Task requirements:
Go line by line through the entries and show those that hold the string "board".

Source material:
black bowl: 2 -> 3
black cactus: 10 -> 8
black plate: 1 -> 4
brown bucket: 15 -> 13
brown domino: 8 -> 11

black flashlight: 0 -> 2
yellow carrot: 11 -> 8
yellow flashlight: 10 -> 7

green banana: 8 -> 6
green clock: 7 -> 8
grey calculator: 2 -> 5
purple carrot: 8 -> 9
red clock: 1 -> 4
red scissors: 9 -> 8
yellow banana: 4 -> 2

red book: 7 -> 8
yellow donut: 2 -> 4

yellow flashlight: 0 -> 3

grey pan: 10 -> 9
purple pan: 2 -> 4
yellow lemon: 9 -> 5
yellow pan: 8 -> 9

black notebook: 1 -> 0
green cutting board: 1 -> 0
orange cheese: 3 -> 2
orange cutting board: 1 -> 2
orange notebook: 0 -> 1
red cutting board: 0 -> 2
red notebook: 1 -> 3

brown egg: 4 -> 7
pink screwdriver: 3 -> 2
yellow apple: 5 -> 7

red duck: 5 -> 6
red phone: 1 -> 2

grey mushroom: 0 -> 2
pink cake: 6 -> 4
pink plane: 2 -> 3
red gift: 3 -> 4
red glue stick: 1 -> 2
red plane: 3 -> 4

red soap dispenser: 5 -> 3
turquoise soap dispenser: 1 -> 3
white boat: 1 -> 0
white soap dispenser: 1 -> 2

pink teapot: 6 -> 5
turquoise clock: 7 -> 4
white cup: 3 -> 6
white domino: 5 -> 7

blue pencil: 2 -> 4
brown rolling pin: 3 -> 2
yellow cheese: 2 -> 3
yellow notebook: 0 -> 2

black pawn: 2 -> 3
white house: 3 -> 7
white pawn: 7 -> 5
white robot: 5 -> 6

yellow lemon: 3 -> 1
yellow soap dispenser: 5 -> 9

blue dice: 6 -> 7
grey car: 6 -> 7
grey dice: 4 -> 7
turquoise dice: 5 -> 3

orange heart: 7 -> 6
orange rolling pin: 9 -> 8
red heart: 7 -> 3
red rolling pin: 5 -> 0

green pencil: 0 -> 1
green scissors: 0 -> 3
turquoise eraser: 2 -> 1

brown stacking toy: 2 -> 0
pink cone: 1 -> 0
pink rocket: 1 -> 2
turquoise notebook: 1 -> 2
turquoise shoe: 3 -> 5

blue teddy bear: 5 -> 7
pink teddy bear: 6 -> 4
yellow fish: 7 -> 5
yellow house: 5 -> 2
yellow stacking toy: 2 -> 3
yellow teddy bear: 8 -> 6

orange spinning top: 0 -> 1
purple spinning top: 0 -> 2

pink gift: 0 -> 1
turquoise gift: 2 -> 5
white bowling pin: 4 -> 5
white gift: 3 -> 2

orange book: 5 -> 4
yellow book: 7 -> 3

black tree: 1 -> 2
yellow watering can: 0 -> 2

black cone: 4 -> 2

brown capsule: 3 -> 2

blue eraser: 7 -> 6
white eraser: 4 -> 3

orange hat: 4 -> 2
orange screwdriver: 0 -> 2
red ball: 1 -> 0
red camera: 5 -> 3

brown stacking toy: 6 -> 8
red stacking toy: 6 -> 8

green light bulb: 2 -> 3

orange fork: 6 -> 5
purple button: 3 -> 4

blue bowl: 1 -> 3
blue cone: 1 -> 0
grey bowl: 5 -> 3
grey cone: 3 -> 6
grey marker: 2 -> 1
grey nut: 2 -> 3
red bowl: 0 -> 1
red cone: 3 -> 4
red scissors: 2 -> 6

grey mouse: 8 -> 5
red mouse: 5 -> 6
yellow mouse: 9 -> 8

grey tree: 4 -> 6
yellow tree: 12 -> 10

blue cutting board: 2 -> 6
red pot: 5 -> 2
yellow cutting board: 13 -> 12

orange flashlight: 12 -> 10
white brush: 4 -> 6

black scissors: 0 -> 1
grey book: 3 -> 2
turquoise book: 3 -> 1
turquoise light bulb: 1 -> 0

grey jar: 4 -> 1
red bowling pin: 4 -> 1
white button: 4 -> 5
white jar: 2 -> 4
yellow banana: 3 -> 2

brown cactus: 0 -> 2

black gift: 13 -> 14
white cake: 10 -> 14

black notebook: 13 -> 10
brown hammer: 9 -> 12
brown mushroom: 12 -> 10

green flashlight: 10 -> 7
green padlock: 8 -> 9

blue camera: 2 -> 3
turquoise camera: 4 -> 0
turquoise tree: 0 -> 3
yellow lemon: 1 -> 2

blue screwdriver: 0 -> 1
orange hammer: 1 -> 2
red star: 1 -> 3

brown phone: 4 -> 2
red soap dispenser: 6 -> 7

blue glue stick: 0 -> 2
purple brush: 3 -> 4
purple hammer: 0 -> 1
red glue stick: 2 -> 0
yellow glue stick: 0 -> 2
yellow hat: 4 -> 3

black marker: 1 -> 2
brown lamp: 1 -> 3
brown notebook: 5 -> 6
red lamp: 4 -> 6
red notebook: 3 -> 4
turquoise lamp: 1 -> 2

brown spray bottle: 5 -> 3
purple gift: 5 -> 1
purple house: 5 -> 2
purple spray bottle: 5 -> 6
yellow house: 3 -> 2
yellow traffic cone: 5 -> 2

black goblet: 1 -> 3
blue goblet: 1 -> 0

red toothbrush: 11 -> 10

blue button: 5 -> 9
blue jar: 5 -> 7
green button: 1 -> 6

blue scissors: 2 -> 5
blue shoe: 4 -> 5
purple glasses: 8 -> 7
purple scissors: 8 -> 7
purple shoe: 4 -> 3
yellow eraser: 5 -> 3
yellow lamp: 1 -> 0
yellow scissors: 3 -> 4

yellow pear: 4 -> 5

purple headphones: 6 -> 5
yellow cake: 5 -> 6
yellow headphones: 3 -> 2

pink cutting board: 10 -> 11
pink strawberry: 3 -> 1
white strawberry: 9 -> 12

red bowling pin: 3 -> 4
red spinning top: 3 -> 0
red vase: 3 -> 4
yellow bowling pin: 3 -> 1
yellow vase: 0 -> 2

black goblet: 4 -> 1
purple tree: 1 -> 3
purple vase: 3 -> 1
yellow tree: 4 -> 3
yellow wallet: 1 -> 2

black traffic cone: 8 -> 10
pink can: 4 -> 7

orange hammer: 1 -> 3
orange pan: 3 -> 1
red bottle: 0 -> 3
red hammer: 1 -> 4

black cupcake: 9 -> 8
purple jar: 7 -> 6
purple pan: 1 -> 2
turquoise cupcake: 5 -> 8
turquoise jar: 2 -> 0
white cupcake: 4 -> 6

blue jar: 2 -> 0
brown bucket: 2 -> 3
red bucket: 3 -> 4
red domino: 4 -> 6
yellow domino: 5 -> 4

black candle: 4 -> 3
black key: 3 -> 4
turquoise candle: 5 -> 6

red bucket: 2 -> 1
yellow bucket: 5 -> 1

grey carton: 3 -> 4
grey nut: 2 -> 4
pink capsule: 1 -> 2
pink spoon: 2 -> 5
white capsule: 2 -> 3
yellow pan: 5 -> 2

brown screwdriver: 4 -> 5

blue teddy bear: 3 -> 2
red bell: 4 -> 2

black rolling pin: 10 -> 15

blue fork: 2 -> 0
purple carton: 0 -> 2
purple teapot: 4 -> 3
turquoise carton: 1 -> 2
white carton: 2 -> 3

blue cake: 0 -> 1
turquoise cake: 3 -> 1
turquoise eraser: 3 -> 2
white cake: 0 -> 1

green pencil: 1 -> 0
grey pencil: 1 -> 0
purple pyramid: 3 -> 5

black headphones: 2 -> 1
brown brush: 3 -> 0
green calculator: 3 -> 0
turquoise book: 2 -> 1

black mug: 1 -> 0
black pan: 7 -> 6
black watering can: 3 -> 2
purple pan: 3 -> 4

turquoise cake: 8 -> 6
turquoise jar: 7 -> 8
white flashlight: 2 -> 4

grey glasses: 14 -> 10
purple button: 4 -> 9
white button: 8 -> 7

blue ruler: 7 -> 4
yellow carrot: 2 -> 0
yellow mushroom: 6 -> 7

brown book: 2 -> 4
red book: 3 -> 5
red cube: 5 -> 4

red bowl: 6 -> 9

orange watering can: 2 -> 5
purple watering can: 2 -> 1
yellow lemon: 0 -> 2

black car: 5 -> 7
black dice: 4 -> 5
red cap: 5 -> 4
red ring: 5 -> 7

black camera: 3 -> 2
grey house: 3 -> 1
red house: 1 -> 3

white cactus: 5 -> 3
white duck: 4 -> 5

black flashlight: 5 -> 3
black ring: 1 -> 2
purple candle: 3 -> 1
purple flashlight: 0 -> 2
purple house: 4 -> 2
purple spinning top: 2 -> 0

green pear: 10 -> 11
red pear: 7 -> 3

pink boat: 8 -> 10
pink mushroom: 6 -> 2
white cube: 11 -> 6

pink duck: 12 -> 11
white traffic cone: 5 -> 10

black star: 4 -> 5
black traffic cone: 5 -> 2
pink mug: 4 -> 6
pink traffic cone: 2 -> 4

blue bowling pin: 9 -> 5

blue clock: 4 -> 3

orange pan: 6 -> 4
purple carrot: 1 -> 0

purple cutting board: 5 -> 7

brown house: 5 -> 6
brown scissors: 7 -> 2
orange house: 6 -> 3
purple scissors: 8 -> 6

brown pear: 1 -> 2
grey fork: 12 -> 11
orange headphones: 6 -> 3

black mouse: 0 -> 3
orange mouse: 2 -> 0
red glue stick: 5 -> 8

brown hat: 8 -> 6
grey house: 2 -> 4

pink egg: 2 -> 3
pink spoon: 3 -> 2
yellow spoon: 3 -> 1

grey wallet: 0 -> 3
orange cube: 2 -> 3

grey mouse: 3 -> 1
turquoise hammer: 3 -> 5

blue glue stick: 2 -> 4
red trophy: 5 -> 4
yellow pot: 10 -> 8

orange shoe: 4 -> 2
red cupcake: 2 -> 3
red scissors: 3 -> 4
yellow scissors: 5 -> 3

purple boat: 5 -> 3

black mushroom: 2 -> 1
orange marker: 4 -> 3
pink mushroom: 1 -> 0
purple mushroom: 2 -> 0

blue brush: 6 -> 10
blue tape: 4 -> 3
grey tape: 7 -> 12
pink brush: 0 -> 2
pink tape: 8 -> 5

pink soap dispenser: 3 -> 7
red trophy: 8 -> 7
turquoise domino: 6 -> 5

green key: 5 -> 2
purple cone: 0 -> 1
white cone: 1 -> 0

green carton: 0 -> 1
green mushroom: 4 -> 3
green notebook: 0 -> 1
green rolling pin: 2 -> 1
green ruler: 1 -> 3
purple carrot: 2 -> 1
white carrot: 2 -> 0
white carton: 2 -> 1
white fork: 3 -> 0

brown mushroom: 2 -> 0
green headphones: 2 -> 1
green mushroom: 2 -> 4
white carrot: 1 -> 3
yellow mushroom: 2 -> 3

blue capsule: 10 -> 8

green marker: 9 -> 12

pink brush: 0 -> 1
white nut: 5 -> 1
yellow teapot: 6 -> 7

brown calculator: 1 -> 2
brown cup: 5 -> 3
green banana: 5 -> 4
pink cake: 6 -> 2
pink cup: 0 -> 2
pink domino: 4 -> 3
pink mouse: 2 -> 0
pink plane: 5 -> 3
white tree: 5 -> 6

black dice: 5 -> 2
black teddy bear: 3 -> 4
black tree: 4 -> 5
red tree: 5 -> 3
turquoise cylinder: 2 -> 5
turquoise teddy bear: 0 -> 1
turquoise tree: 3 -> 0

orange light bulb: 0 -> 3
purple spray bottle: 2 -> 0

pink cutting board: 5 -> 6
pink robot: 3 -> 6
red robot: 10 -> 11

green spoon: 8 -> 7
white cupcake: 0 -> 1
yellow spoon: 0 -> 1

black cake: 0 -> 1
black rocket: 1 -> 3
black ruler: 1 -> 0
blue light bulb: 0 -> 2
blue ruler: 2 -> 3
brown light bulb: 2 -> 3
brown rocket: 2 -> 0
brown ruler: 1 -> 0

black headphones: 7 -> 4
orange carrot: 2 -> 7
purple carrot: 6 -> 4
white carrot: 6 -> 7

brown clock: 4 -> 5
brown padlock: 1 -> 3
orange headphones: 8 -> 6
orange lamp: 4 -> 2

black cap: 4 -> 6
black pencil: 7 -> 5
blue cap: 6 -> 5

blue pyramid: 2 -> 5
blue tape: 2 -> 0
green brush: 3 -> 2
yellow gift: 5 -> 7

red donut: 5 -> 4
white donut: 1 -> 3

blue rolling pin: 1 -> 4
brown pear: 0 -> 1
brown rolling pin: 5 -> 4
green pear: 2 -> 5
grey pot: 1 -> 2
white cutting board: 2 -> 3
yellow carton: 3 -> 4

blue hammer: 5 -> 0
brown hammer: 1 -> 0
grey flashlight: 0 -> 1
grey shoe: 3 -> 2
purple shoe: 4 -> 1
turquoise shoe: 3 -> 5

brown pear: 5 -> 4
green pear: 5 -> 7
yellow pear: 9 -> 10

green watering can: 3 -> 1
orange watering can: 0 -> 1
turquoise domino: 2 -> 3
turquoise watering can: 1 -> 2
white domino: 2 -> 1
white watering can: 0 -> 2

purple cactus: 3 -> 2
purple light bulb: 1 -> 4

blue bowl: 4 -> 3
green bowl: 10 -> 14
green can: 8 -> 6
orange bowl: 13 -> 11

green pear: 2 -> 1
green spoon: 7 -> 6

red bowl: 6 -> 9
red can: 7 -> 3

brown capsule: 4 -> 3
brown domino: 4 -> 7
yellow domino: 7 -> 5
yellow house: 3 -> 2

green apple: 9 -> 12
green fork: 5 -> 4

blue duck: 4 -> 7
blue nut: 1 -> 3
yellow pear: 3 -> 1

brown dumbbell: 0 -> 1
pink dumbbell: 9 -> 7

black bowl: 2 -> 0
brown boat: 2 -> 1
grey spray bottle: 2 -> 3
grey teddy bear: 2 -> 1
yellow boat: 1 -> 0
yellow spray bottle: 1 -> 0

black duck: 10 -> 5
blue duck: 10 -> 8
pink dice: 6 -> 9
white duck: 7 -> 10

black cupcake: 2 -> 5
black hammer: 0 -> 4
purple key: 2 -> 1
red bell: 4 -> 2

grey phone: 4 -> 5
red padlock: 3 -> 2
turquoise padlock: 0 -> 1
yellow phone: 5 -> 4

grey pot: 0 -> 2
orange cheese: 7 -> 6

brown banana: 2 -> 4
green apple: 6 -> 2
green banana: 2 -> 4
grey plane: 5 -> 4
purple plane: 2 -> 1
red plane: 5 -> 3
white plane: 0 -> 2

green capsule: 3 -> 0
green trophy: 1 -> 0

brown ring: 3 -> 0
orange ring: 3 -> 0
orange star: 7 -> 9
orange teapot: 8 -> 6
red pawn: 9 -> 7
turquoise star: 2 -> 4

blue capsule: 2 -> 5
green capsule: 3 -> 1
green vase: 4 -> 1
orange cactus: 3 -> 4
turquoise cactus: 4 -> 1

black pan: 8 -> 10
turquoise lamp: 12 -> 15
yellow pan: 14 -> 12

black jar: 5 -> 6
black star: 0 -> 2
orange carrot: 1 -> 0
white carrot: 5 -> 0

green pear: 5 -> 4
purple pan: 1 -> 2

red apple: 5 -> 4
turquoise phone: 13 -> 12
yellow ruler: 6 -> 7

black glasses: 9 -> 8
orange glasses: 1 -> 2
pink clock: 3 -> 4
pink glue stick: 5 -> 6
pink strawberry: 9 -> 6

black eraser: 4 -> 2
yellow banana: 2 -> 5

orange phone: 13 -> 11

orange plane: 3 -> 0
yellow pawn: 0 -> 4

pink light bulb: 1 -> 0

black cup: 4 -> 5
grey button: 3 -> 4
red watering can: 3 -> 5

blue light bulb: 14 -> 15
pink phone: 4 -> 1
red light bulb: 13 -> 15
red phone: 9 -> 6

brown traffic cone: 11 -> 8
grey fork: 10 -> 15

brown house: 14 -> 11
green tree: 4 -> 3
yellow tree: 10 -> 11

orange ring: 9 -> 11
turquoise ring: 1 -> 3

Result of the exercise:
green cutting board: 1 -> 0
orange cutting board: 1 -> 2
red cutting board: 0 -> 2
blue cutting board: 2 -> 6
yellow cutting board: 13 -> 12
pink cutting board: 10 -> 11
purple cutting board: 5 -> 7
pink cutting board: 5 -> 6
white cutting board: 2 -> 3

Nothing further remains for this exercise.